## WHAT IS ASKED
Copy the records below from the line that contains "RKP: 01:07 -> 11:15" through the last line of the records. Omit the picture lines.

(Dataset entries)

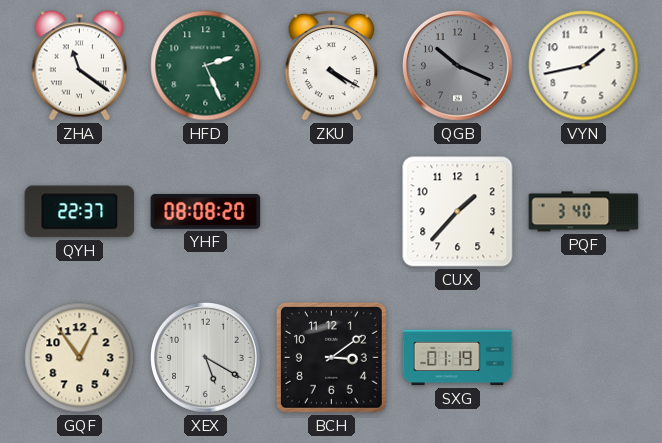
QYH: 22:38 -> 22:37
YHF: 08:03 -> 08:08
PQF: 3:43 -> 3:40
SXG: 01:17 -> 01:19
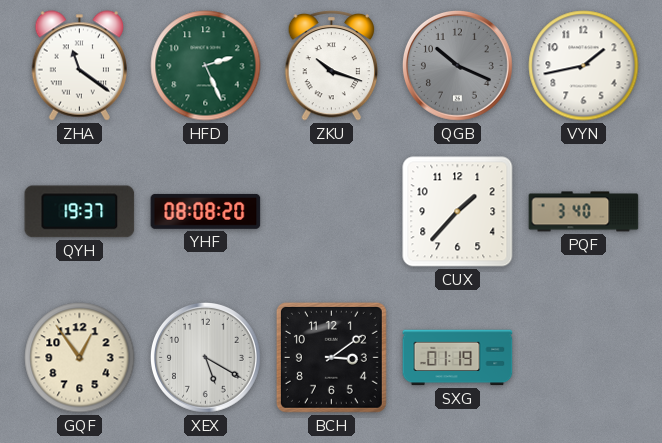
ZKU: 4:20 -> 10:18
QYH: 22:37 -> 19:37
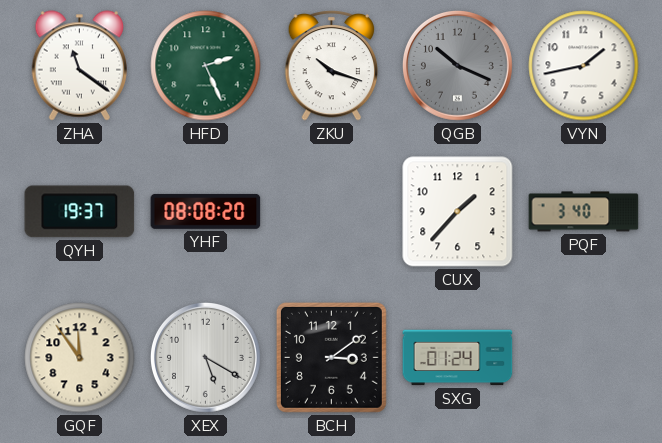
GQF: 12:54 -> 11:54
SXG: 01:19 -> 01:24
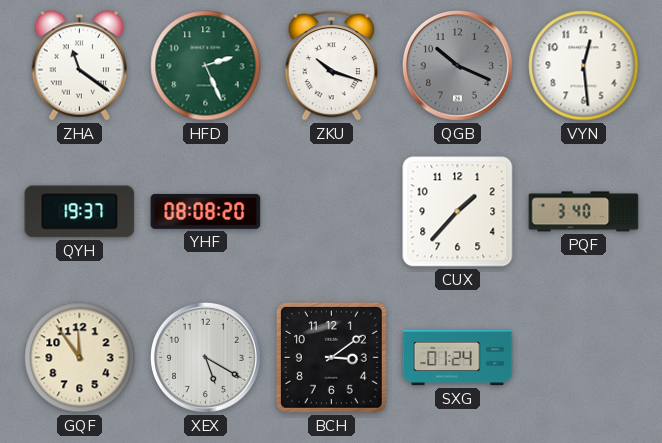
VYN: 1:43 -> 12:29
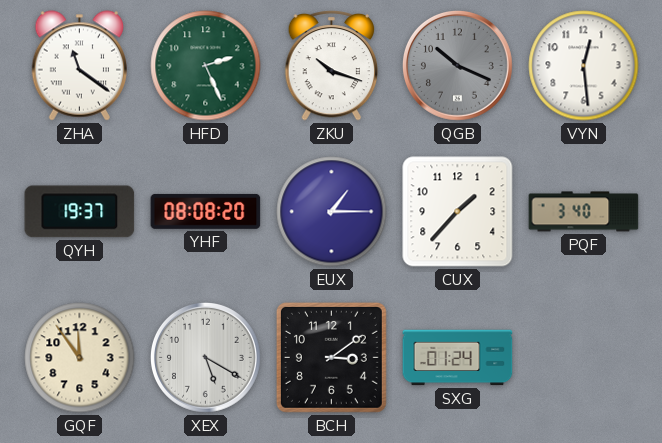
EUX: none -> 1:15
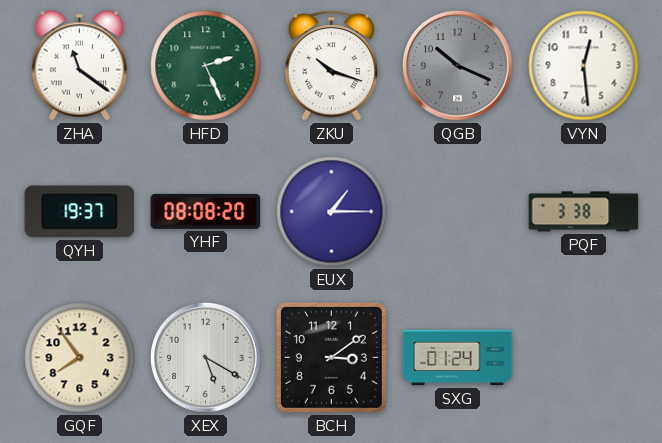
CUX: 1:37 -> none
PQF: 3:40 -> 3:38
GQF: 11:54 -> 7:54
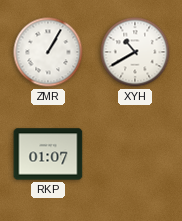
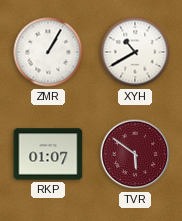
TVR: none -> 5:51
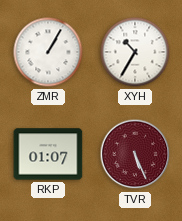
XYH: 10:40 -> 10:35
TVR: 5:51 -> 5:26
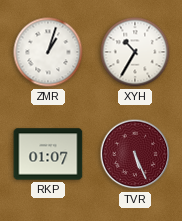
ZMR: 1:05 -> 1:03
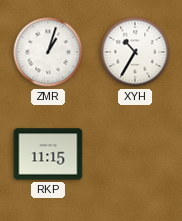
RKP: 01:07 -> 11:15
TVR: 5:26 -> none
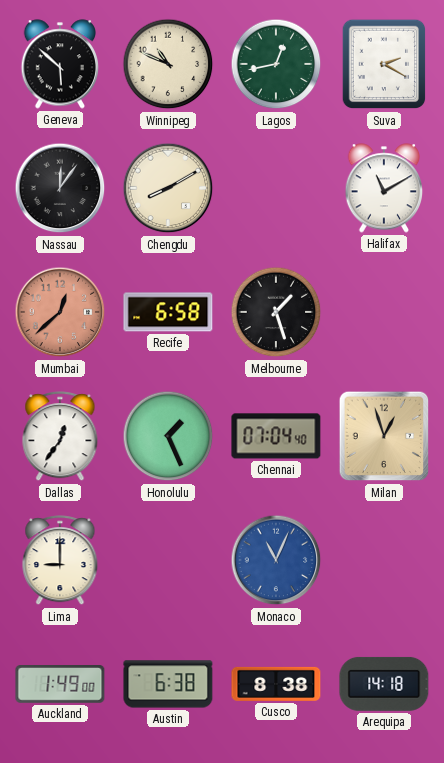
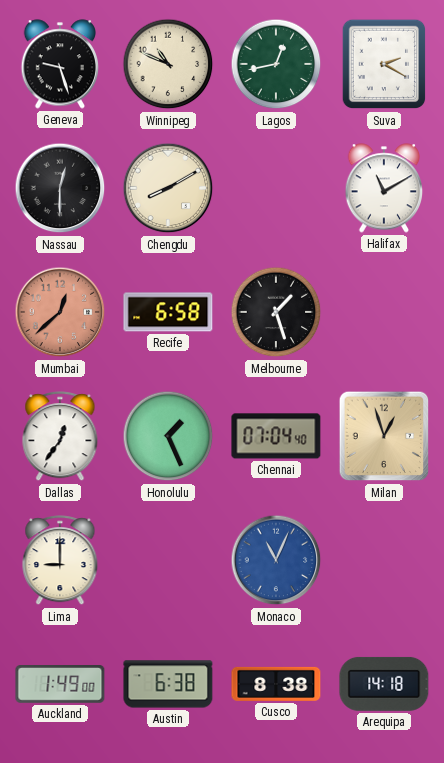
Geneva: 5:52 -> 9:27
Nassau: 12:06 -> 12:30
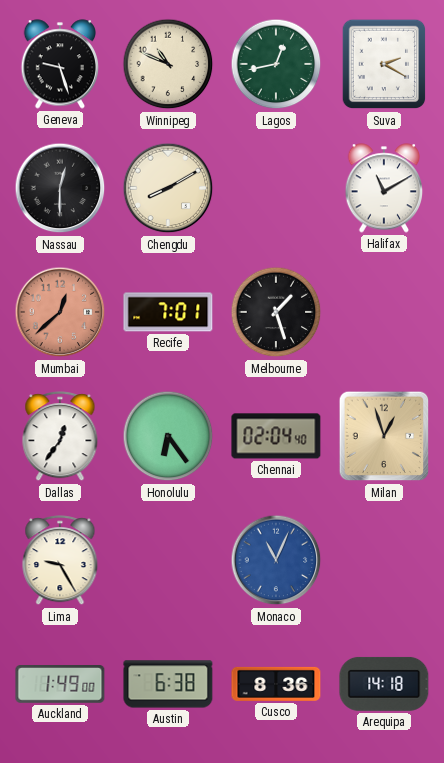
Recife: 6:58 -> 7:01
Honolulu: 1:26 -> 6:24
Chennai: 07:04 -> 02:04
Lima: 9:00 -> 9:25
Cusco: 8:38 -> 8:36
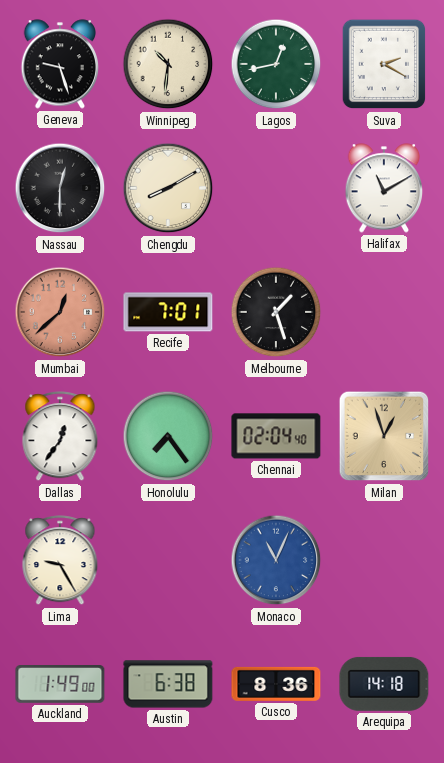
Winnipeg: 10:49 -> 10:31
Honolulu: 6:24 -> 7:24
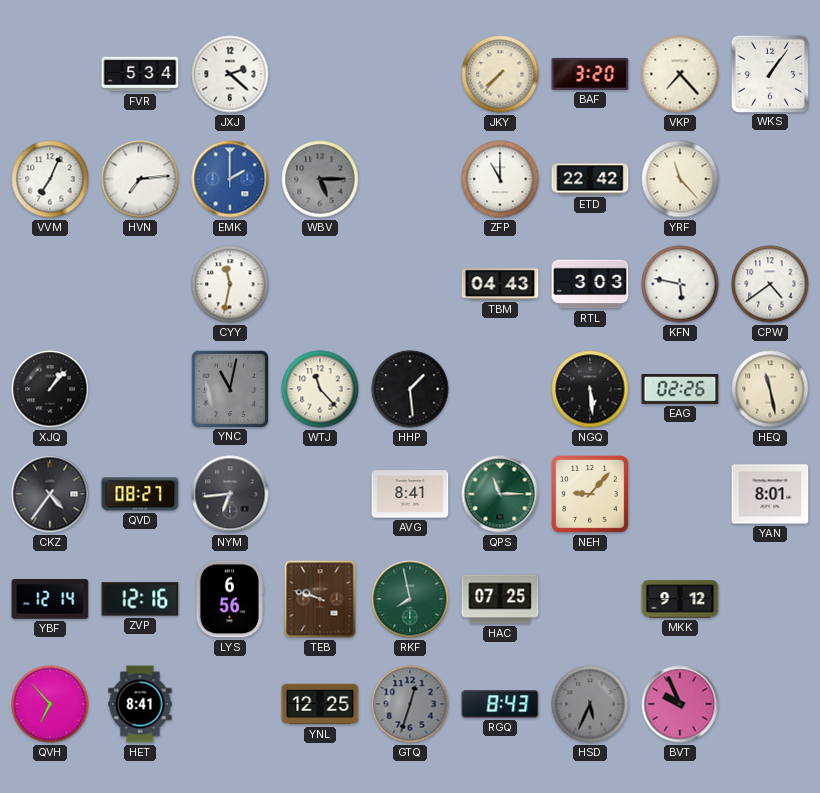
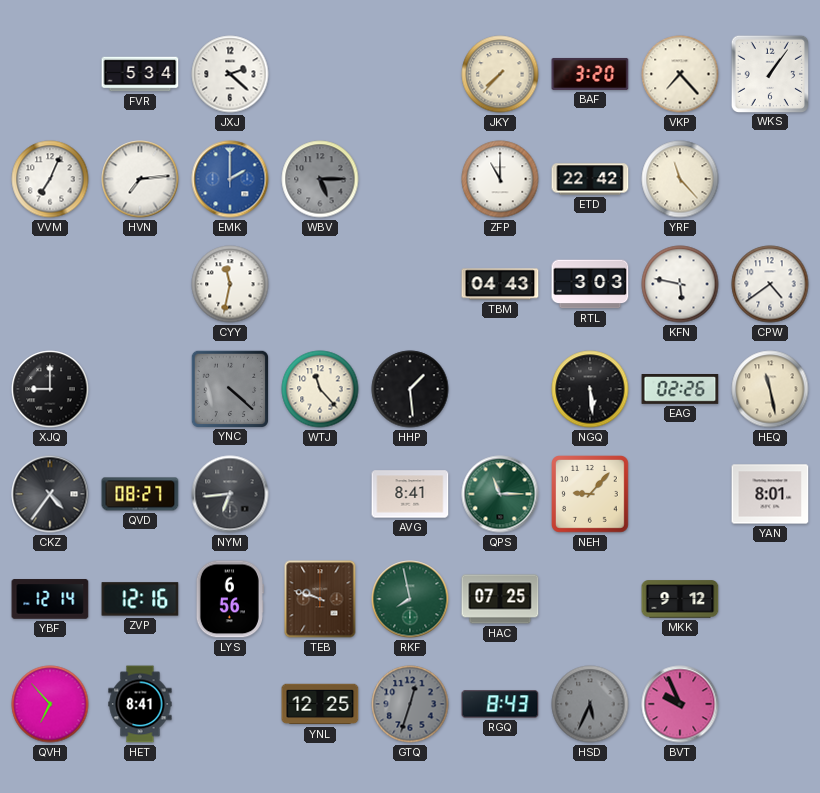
XJQ: 1:07 -> 9:00
YNC: 11:02 -> 4:22
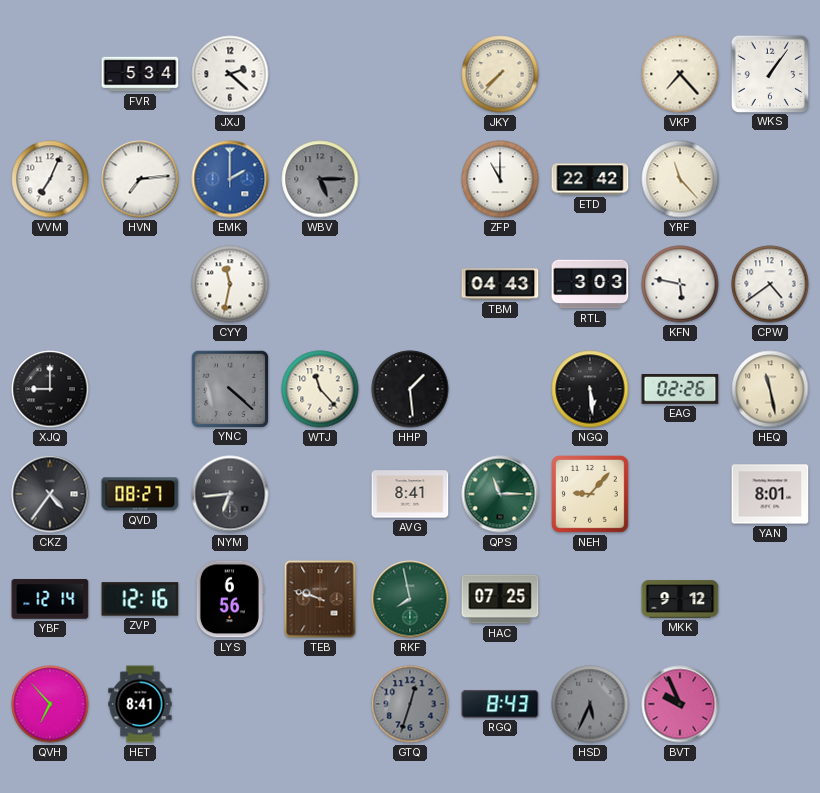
BAF: 3:20 -> none
YNL: 12:25 -> none
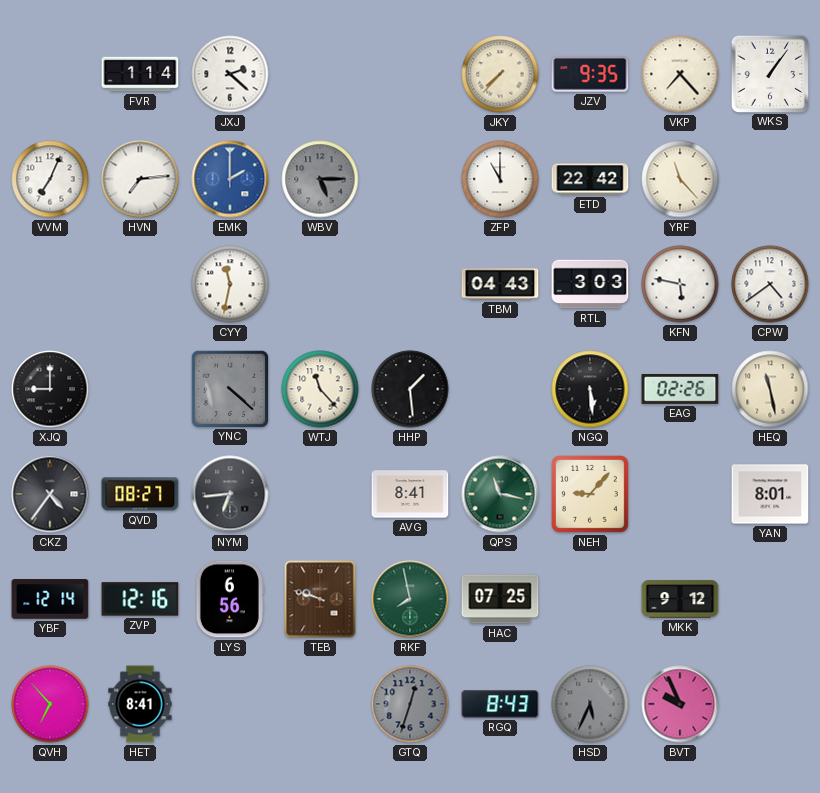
FVR: 5:34 -> 1:14
JZV: none -> 9:35
QPS: 11:15 -> 11:17
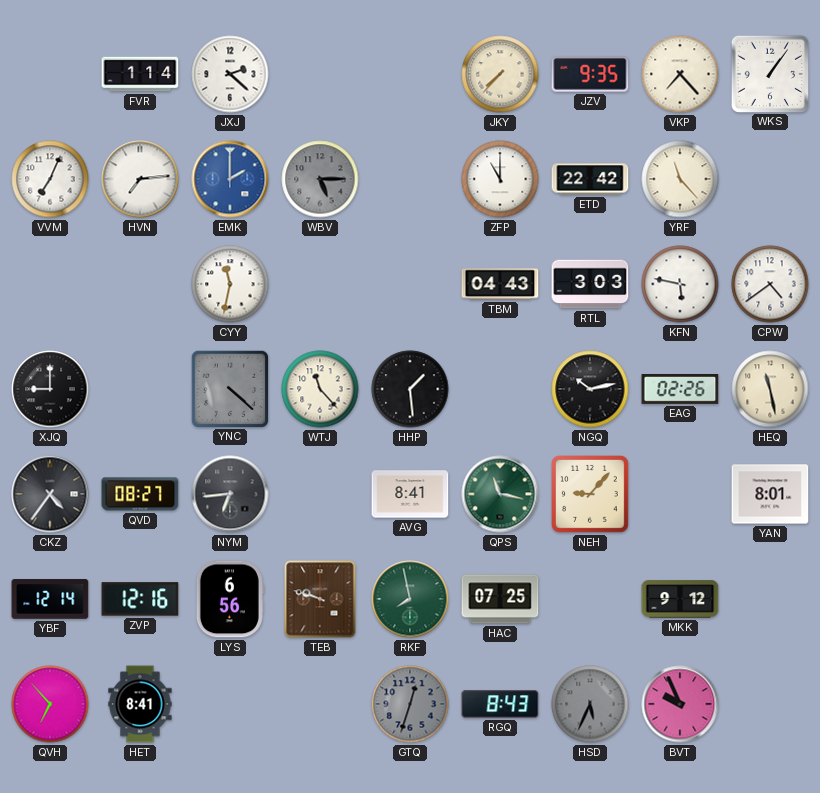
NGQ: 5:29 -> 10:13
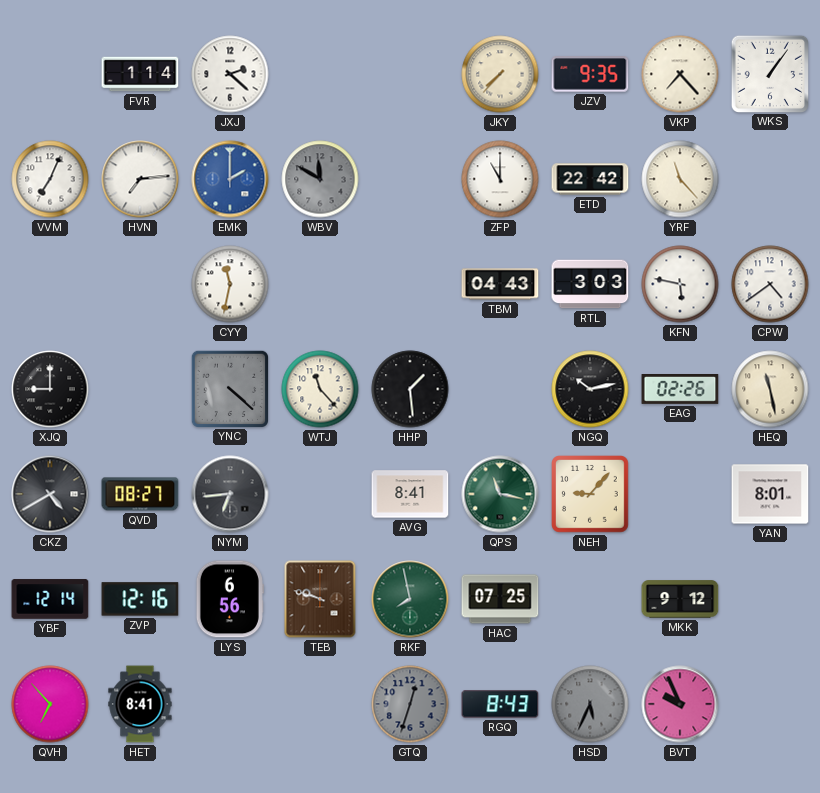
WBV: 5:15 -> 11:50
CKZ: 4:36 -> 4:40
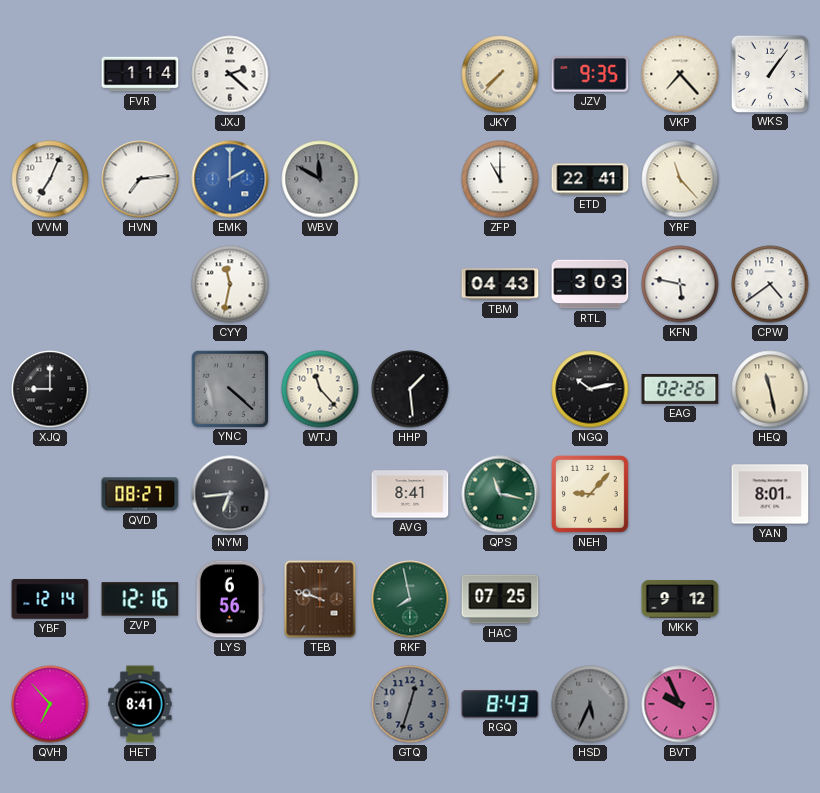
ETD: 22:42 -> 22:41
CKZ: 4:40 -> none
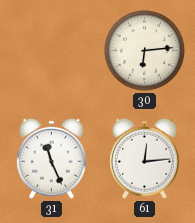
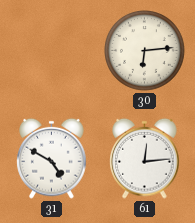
31: 11:26 -> 4:50
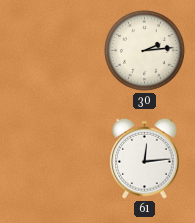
30: 6:14 -> 2:14
31: 4:50 -> none
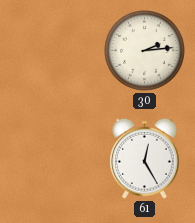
61: 12:14 -> 12:25
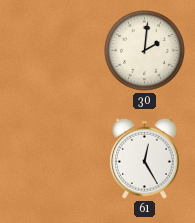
30: 2:14 -> 2:01
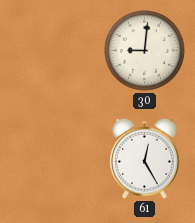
30: 2:01 -> 9:01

## FULL RESPONSE
RKP: 01:07 -> 11:15
TVR: 5:26 -> none
Geneva: 5:52 -> 9:27
Nassau: 12:06 -> 12:30
Recife: 6:58 -> 7:01
Honolulu: 1:26 -> 6:24
Chennai: 07:04 -> 02:04
Lima: 9:00 -> 9:25
Cusco: 8:38 -> 8:36
Winnipeg: 10:49 -> 10:31
Honolulu: 6:24 -> 7:24
XJQ: 1:07 -> 9:00
YNC: 11:02 -> 4:22
BAF: 3:20 -> none
YNL: 12:25 -> none
FVR: 5:34 -> 1:14
JZV: none -> 9:35
QPS: 11:15 -> 11:17
NGQ: 5:29 -> 10:13
WBV: 5:15 -> 11:50
CKZ: 4:36 -> 4:40
ETD: 22:42 -> 22:41
CKZ: 4:40 -> none
31: 11:26 -> 4:50
30: 6:14 -> 2:14
31: 4:50 -> none
61: 12:14 -> 12:25
30: 2:14 -> 2:01
30: 2:01 -> 9:01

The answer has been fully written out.